→ INSTRUCTIONS TO FOLLOW
Would you return the lines between the one holding "lime brick C3:E3" and the one holding "lime brick J6 level 1 -> lime cone J6 level 1", inclusive, and only those, exactly as they stand in the listing below?

→ RECORDS SUPPLIED
━━━━━━━━━━━━━━━━━━━━━━━━━━━━━━

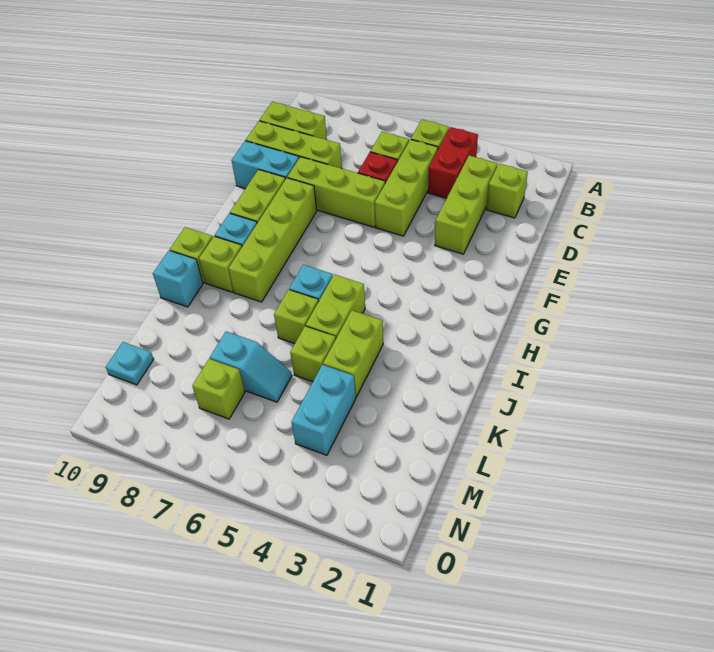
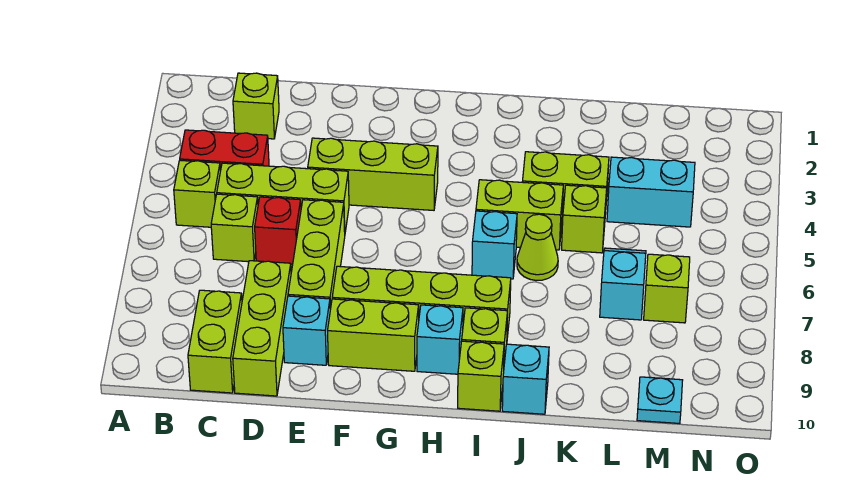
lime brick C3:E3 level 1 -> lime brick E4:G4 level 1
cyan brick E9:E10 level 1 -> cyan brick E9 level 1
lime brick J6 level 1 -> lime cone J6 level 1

━━━━━━━━━━━━━━━━━━━━━━━━━━━━━━

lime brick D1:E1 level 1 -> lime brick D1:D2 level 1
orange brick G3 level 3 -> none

━━━━━━━━━━━━━━━━━━━━━━━━━━━━━━

→ ANSWER BOX
lime brick C3:E3 level 1 -> lime brick E4:G4 level 1
cyan brick E9:E10 level 1 -> cyan brick E9 level 1
lime brick J6 level 1 -> lime cone J6 level 1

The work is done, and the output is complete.